Reproduce every one of the following rows verbatim, from first to last.

· · · · ·

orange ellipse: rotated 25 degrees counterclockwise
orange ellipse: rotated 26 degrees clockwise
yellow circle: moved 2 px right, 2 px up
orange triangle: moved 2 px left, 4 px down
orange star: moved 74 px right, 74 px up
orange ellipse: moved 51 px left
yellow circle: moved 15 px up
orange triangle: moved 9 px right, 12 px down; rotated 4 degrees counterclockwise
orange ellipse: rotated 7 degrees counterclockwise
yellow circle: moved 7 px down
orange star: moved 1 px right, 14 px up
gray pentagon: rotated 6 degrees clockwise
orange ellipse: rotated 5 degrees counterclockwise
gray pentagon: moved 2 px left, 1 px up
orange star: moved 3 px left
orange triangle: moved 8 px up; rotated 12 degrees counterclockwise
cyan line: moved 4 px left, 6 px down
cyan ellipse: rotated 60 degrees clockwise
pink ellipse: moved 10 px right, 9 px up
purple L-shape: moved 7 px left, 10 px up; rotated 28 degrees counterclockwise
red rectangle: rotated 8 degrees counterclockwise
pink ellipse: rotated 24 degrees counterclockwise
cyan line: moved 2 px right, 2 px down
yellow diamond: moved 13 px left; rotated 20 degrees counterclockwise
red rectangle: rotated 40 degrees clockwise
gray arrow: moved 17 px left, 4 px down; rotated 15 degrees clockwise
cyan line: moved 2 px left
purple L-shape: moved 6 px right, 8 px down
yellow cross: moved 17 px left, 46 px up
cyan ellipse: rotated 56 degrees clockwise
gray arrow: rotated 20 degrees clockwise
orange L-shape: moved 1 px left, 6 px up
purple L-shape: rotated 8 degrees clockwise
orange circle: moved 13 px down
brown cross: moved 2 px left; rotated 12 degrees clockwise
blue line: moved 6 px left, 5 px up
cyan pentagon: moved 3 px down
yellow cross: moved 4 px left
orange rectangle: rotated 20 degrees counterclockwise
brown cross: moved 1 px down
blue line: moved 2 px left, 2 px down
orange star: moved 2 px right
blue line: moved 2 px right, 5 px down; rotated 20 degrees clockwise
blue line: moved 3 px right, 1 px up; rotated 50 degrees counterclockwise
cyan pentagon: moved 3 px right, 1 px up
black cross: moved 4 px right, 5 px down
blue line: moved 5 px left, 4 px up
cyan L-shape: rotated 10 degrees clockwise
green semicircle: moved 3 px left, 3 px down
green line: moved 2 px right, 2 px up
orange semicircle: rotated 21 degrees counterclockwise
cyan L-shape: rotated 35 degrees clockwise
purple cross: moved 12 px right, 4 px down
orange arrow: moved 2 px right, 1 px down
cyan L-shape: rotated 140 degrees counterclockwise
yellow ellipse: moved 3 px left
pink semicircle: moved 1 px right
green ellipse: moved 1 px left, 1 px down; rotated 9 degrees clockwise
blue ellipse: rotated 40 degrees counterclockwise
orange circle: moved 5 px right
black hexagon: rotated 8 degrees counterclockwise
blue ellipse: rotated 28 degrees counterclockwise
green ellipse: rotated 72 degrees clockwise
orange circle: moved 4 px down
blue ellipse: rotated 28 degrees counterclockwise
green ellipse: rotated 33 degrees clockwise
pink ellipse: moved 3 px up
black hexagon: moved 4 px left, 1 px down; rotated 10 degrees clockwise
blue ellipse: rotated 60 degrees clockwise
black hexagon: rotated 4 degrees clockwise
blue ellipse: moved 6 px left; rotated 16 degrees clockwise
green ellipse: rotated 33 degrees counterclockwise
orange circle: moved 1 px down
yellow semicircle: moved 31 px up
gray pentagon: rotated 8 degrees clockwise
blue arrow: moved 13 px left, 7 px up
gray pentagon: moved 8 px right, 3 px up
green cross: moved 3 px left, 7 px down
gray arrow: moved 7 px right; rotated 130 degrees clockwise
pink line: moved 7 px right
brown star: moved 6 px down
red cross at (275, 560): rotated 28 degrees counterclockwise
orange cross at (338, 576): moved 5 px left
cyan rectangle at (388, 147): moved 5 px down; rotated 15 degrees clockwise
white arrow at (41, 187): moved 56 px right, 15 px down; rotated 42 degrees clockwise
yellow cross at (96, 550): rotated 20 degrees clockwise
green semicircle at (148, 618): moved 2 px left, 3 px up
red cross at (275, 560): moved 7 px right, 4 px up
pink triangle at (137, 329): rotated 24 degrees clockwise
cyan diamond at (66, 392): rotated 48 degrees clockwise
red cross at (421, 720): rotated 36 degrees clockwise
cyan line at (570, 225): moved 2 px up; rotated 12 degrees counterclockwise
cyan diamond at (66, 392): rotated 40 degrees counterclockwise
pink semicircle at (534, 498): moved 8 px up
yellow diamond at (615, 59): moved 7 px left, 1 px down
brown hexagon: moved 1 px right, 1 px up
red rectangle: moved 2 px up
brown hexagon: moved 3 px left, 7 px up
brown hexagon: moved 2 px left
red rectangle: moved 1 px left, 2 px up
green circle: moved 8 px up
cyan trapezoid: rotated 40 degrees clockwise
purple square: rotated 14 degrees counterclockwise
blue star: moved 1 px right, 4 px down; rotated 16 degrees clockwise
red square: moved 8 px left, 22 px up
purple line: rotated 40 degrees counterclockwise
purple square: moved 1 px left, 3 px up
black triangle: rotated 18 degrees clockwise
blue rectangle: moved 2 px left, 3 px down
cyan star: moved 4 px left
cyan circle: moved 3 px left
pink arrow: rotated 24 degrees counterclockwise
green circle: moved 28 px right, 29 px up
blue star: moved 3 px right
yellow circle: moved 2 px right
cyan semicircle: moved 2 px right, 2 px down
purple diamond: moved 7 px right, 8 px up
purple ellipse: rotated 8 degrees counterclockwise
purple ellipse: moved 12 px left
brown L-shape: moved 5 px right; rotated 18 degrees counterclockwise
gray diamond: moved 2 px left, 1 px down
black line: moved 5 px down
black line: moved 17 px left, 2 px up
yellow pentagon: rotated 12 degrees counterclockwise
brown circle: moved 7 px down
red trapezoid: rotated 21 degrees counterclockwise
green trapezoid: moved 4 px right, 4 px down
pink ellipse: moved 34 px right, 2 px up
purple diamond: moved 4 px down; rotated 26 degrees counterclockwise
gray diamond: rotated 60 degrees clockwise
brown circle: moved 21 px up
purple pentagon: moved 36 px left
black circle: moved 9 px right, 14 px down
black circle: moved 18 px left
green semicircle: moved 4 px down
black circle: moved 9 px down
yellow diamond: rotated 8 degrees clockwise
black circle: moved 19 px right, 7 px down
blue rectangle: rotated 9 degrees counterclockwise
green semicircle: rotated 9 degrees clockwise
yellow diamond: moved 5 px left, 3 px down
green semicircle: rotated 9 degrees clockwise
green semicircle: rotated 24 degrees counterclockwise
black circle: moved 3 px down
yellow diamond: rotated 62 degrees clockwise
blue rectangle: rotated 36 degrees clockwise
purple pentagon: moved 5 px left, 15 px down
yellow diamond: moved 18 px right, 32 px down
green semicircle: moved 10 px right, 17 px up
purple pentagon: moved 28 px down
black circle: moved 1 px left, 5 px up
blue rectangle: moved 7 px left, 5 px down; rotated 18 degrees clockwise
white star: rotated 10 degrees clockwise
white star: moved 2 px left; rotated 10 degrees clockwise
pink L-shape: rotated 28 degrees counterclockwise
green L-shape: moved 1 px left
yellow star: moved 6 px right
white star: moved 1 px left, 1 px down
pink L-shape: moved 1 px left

· · · · ·

▸ **RESULT OF THE EXERCISE**
orange ellipse: rotated 25 degrees counterclockwise
orange ellipse: rotated 26 degrees clockwise
yellow circle: moved 2 px right, 2 px up
orange triangle: moved 2 px left, 4 px down
orange star: moved 74 px right, 74 px up
orange ellipse: moved 51 px left
yellow circle: moved 15 px up
orange triangle: moved 9 px right, 12 px down; rotated 4 degrees counterclockwise
orange ellipse: rotated 7 degrees counterclockwise
yellow circle: moved 7 px down
orange star: moved 1 px right, 14 px up
gray pentagon: rotated 6 degrees clockwise
orange ellipse: rotated 5 degrees counterclockwise
gray pentagon: moved 2 px left, 1 px up
orange star: moved 3 px left
orange triangle: moved 8 px up; rotated 12 degrees counterclockwise
cyan line: moved 4 px left, 6 px down
cyan ellipse: rotated 60 degrees clockwise
pink ellipse: moved 10 px right, 9 px up
purple L-shape: moved 7 px left, 10 px up; rotated 28 degrees counterclockwise
red rectangle: rotated 8 degrees counterclockwise
pink ellipse: rotated 24 degrees counterclockwise
cyan line: moved 2 px right, 2 px down
yellow diamond: moved 13 px left; rotated 20 degrees counterclockwise
red rectangle: rotated 40 degrees clockwise
gray arrow: moved 17 px left, 4 px down; rotated 15 degrees clockwise
cyan line: moved 2 px left
purple L-shape: moved 6 px right, 8 px down
yellow cross: moved 17 px left, 46 px up
cyan ellipse: rotated 56 degrees clockwise
gray arrow: rotated 20 degrees clockwise
orange L-shape: moved 1 px left, 6 px up
purple L-shape: rotated 8 degrees clockwise
orange circle: moved 13 px down
brown cross: moved 2 px left; rotated 12 degrees clockwise
blue line: moved 6 px left, 5 px up
cyan pentagon: moved 3 px down
yellow cross: moved 4 px left
orange rectangle: rotated 20 degrees counterclockwise
brown cross: moved 1 px down
blue line: moved 2 px left, 2 px down
orange star: moved 2 px right
blue line: moved 2 px right, 5 px down; rotated 20 degrees clockwise
blue line: moved 3 px right, 1 px up; rotated 50 degrees counterclockwise
cyan pentagon: moved 3 px right, 1 px up
black cross: moved 4 px right, 5 px down
blue line: moved 5 px left, 4 px up
cyan L-shape: rotated 10 degrees clockwise
green semicircle: moved 3 px left, 3 px down
green line: moved 2 px right, 2 px up
orange semicircle: rotated 21 degrees counterclockwise
cyan L-shape: rotated 35 degrees clockwise
purple cross: moved 12 px right, 4 px down
orange arrow: moved 2 px right, 1 px down
cyan L-shape: rotated 140 degrees counterclockwise
yellow ellipse: moved 3 px left
pink semicircle: moved 1 px right
green ellipse: moved 1 px left, 1 px down; rotated 9 degrees clockwise
blue ellipse: rotated 40 degrees counterclockwise
orange circle: moved 5 px right
black hexagon: rotated 8 degrees counterclockwise
blue ellipse: rotated 28 degrees counterclockwise
green ellipse: rotated 72 degrees clockwise
orange circle: moved 4 px down
blue ellipse: rotated 28 degrees counterclockwise
green ellipse: rotated 33 degrees clockwise
pink ellipse: moved 3 px up
black hexagon: moved 4 px left, 1 px down; rotated 10 degrees clockwise
blue ellipse: rotated 60 degrees clockwise
black hexagon: rotated 4 degrees clockwise
blue ellipse: moved 6 px left; rotated 16 degrees clockwise
green ellipse: rotated 33 degrees counterclockwise
orange circle: moved 1 px down
yellow semicircle: moved 31 px up
gray pentagon: rotated 8 degrees clockwise
blue arrow: moved 13 px left, 7 px up
gray pentagon: moved 8 px right, 3 px up
green cross: moved 3 px left, 7 px down
gray arrow: moved 7 px right; rotated 130 degrees clockwise
pink line: moved 7 px right
brown star: moved 6 px down
red cross at (275, 560): rotated 28 degrees counterclockwise
orange cross at (338, 576): moved 5 px left
cyan rectangle at (388, 147): moved 5 px down; rotated 15 degrees clockwise
white arrow at (41, 187): moved 56 px right, 15 px down; rotated 42 degrees clockwise
yellow cross at (96, 550): rotated 20 degrees clockwise
green semicircle at (148, 618): moved 2 px left, 3 px up
red cross at (275, 560): moved 7 px right, 4 px up
pink triangle at (137, 329): rotated 24 degrees clockwise
cyan diamond at (66, 392): rotated 48 degrees clockwise
red cross at (421, 720): rotated 36 degrees clockwise
cyan line at (570, 225): moved 2 px up; rotated 12 degrees counterclockwise
cyan diamond at (66, 392): rotated 40 degrees counterclockwise
pink semicircle at (534, 498): moved 8 px up
yellow diamond at (615, 59): moved 7 px left, 1 px down
brown hexagon: moved 1 px right, 1 px up
red rectangle: moved 2 px up
brown hexagon: moved 3 px left, 7 px up
brown hexagon: moved 2 px left
red rectangle: moved 1 px left, 2 px up
green circle: moved 8 px up
cyan trapezoid: rotated 40 degrees clockwise
purple square: rotated 14 degrees counterclockwise
blue star: moved 1 px right, 4 px down; rotated 16 degrees clockwise
red square: moved 8 px left, 22 px up
purple line: rotated 40 degrees counterclockwise
purple square: moved 1 px left, 3 px up
black triangle: rotated 18 degrees clockwise
blue rectangle: moved 2 px left, 3 px down
cyan star: moved 4 px left
cyan circle: moved 3 px left
pink arrow: rotated 24 degrees counterclockwise
green circle: moved 28 px right, 29 px up
blue star: moved 3 px right
yellow circle: moved 2 px right
cyan semicircle: moved 2 px right, 2 px down
purple diamond: moved 7 px right, 8 px up
purple ellipse: rotated 8 degrees counterclockwise
purple ellipse: moved 12 px left
brown L-shape: moved 5 px right; rotated 18 degrees counterclockwise
gray diamond: moved 2 px left, 1 px down
black line: moved 5 px down
black line: moved 17 px left, 2 px up
yellow pentagon: rotated 12 degrees counterclockwise
brown circle: moved 7 px down
red trapezoid: rotated 21 degrees counterclockwise
green trapezoid: moved 4 px right, 4 px down
pink ellipse: moved 34 px right, 2 px up
purple diamond: moved 4 px down; rotated 26 degrees counterclockwise
gray diamond: rotated 60 degrees clockwise
brown circle: moved 21 px up
purple pentagon: moved 36 px left
black circle: moved 9 px right, 14 px down
black circle: moved 18 px left
green semicircle: moved 4 px down
black circle: moved 9 px down
yellow diamond: rotated 8 degrees clockwise
black circle: moved 19 px right, 7 px down
blue rectangle: rotated 9 degrees counterclockwise
green semicircle: rotated 9 degrees clockwise
yellow diamond: moved 5 px left, 3 px down
green semicircle: rotated 9 degrees clockwise
green semicircle: rotated 24 degrees counterclockwise
black circle: moved 3 px down
yellow diamond: rotated 62 degrees clockwise
blue rectangle: rotated 36 degrees clockwise
purple pentagon: moved 5 px left, 15 px down
yellow diamond: moved 18 px right, 32 px down
green semicircle: moved 10 px right, 17 px up
purple pentagon: moved 28 px down
black circle: moved 1 px left, 5 px up
blue rectangle: moved 7 px left, 5 px down; rotated 18 degrees clockwise
white star: rotated 10 degrees clockwise
white star: moved 2 px left; rotated 10 degrees clockwise
pink L-shape: rotated 28 degrees counterclockwise
green L-shape: moved 1 px left
yellow star: moved 6 px right
white star: moved 1 px left, 1 px down
pink L-shape: moved 1 px left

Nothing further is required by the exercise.